## Exercise details:
Print the whole listing exactly as it appears, but skip the pictures.

☆ ☆ ☆ ☆

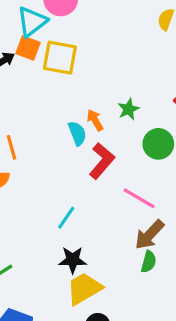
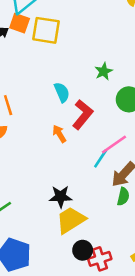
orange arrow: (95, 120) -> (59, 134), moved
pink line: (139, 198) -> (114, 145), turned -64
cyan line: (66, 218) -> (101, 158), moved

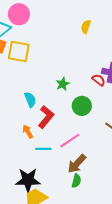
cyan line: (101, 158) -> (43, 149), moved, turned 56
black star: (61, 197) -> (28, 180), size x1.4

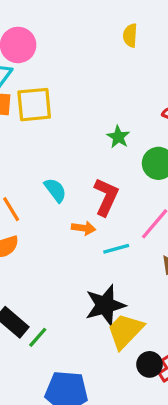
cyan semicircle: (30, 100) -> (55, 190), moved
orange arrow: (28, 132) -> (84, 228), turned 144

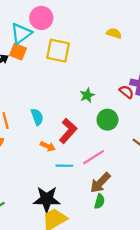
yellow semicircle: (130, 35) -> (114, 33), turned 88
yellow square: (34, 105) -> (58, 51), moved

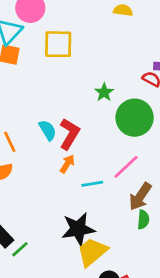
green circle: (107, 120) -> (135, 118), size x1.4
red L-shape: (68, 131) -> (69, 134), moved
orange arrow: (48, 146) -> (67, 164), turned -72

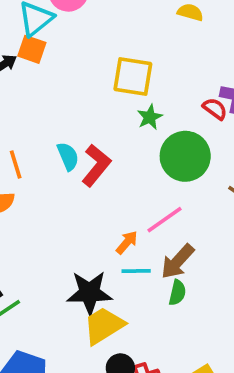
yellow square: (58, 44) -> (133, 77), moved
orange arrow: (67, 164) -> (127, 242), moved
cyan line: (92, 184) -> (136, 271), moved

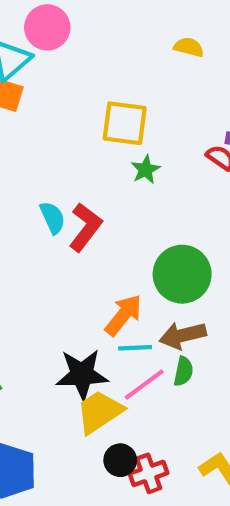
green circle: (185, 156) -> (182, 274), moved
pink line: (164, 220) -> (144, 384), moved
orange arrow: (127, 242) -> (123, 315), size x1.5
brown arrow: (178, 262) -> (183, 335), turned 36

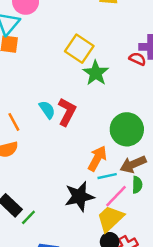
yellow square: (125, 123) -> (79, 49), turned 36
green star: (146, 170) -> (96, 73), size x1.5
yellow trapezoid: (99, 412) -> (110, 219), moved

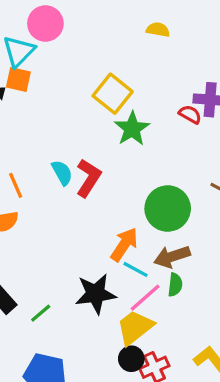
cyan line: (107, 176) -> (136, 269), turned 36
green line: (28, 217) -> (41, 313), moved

☆ ☆ ☆ ☆

## Written reply:
orange arrow: (95, 120) -> (59, 134), moved
pink line: (139, 198) -> (114, 145), turned -64
cyan line: (66, 218) -> (101, 158), moved

cyan line: (101, 158) -> (43, 149), moved, turned 56
black star: (61, 197) -> (28, 180), size x1.4

cyan semicircle: (30, 100) -> (55, 190), moved
orange arrow: (28, 132) -> (84, 228), turned 144

yellow semicircle: (130, 35) -> (114, 33), turned 88
yellow square: (34, 105) -> (58, 51), moved

green circle: (107, 120) -> (135, 118), size x1.4
red L-shape: (68, 131) -> (69, 134), moved
orange arrow: (48, 146) -> (67, 164), turned -72

yellow square: (58, 44) -> (133, 77), moved
orange arrow: (67, 164) -> (127, 242), moved
cyan line: (92, 184) -> (136, 271), moved

green circle: (185, 156) -> (182, 274), moved
pink line: (164, 220) -> (144, 384), moved
orange arrow: (127, 242) -> (123, 315), size x1.5
brown arrow: (178, 262) -> (183, 335), turned 36

yellow square: (125, 123) -> (79, 49), turned 36
green star: (146, 170) -> (96, 73), size x1.5
yellow trapezoid: (99, 412) -> (110, 219), moved

cyan line: (107, 176) -> (136, 269), turned 36
green line: (28, 217) -> (41, 313), moved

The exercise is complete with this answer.